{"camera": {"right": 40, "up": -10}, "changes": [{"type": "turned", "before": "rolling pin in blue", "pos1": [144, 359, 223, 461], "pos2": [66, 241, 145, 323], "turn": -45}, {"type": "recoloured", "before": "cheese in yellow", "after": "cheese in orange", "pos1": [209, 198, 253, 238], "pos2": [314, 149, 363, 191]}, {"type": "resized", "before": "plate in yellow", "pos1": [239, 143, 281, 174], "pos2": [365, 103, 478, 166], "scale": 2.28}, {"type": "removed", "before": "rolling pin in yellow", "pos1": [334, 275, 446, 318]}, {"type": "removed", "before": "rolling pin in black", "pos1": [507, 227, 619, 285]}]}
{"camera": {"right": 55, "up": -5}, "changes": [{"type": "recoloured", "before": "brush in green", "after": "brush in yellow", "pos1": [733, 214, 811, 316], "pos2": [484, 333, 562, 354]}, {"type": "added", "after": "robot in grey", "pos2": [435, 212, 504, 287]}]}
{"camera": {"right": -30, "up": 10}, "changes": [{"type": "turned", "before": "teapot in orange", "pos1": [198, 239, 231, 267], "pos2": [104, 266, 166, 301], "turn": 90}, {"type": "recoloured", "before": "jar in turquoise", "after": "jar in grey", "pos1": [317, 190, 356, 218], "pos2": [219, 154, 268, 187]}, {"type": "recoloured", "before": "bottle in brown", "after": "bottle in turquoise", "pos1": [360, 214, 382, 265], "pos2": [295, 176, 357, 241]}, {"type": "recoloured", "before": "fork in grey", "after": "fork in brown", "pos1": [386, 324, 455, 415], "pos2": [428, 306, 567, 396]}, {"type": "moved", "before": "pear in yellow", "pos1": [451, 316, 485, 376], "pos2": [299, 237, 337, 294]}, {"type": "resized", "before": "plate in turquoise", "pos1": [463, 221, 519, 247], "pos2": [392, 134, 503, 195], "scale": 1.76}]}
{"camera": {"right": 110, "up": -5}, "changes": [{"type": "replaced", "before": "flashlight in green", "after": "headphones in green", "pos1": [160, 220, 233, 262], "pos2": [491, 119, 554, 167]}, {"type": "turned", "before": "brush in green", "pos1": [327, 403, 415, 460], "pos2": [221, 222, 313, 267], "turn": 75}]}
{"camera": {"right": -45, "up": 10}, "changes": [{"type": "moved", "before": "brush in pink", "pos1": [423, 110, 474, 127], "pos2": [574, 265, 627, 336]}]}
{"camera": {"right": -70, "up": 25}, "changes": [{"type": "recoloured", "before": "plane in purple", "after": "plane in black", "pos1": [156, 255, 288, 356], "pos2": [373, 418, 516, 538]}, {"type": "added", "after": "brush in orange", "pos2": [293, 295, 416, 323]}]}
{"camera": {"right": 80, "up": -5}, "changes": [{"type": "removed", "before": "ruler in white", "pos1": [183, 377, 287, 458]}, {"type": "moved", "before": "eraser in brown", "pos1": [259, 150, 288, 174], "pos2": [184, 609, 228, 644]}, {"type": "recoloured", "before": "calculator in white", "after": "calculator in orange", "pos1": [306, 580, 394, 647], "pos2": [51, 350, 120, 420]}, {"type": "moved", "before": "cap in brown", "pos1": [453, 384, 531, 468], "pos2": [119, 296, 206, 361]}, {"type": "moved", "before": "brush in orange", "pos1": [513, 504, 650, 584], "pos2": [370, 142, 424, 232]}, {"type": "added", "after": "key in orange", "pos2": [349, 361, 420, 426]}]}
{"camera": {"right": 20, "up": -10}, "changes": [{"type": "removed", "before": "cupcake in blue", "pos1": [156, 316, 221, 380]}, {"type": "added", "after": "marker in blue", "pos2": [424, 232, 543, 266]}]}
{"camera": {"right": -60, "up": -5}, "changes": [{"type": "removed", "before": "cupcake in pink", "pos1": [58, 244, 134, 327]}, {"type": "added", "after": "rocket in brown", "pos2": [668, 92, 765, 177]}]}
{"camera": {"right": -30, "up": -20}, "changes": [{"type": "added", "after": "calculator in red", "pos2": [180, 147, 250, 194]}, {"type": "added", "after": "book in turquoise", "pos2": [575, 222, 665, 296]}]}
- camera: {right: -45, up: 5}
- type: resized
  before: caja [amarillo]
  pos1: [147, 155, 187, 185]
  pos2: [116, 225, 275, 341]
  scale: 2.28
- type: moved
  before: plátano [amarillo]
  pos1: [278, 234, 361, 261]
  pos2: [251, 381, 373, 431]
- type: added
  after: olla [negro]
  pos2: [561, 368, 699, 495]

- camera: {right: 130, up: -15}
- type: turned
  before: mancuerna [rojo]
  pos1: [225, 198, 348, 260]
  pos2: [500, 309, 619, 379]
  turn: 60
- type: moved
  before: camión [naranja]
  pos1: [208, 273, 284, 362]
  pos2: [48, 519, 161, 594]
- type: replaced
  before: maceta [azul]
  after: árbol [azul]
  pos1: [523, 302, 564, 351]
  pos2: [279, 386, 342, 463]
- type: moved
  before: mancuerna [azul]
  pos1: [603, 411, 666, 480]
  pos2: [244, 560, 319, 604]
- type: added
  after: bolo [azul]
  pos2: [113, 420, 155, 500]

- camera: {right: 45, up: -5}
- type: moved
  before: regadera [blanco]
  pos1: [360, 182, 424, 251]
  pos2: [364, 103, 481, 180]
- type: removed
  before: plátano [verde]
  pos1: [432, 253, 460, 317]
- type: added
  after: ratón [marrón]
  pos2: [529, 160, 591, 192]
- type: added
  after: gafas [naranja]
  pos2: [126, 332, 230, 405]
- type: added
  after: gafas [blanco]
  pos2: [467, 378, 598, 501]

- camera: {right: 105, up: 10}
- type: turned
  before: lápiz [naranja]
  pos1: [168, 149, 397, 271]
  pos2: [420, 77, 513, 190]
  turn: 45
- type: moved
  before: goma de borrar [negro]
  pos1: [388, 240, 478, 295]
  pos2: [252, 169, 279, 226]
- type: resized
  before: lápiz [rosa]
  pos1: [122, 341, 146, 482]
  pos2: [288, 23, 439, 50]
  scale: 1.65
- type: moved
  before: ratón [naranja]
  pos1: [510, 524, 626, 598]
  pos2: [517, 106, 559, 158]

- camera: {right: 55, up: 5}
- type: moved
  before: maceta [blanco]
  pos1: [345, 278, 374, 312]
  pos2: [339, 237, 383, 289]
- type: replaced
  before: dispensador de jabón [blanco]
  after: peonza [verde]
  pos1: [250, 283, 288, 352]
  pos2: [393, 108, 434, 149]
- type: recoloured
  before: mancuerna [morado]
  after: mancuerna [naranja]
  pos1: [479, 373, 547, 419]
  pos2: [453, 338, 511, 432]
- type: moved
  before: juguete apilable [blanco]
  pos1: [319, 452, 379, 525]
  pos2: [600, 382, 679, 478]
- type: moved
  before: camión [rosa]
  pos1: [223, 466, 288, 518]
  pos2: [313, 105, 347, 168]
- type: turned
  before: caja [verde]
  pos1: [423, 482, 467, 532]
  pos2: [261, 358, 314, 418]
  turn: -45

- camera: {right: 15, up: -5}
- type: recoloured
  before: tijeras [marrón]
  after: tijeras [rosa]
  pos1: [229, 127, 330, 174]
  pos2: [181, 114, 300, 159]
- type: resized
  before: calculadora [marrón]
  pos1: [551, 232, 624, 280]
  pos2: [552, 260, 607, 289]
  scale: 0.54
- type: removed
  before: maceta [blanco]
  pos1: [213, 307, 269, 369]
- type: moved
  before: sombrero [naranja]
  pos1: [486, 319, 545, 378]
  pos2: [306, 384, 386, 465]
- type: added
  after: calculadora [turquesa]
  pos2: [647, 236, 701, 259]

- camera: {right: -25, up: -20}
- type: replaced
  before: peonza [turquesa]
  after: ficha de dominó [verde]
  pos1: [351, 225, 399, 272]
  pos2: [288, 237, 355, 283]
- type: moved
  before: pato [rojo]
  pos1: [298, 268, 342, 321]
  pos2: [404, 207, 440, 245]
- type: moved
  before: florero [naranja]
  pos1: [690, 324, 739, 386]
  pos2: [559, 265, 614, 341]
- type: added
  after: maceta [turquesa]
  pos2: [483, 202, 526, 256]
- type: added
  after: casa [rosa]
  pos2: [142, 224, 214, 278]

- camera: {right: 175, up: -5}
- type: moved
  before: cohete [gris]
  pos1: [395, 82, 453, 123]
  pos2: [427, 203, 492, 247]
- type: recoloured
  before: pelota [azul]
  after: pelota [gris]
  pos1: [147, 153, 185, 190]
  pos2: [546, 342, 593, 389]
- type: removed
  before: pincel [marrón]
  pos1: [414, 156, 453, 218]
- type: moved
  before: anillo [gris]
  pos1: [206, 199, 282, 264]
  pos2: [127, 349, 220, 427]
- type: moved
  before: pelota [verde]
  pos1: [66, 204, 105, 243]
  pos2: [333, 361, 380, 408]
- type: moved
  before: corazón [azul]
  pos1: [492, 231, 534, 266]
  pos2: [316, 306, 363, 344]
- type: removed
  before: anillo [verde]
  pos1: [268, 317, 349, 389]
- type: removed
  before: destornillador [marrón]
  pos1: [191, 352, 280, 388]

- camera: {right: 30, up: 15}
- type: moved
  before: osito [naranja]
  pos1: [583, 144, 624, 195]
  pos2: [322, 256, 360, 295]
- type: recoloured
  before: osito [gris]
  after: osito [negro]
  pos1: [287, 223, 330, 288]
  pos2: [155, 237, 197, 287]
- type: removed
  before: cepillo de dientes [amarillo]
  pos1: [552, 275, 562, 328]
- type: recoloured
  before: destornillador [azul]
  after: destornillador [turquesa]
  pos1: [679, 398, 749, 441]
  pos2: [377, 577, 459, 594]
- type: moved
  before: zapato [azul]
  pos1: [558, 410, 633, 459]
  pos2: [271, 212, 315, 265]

_ _ _ _

■ Your objective ■
Your answer should be the lines of the listing above between the line holding "scale: 2.28" and the line holding "after: olla [negro]", inclusive, restated word for word and alone.

■ Task solution ■
  scale: 2.28
- type: moved
  before: plátano [amarillo]
  pos1: [278, 234, 361, 261]
  pos2: [251, 381, 373, 431]
- type: added
  after: olla [negro]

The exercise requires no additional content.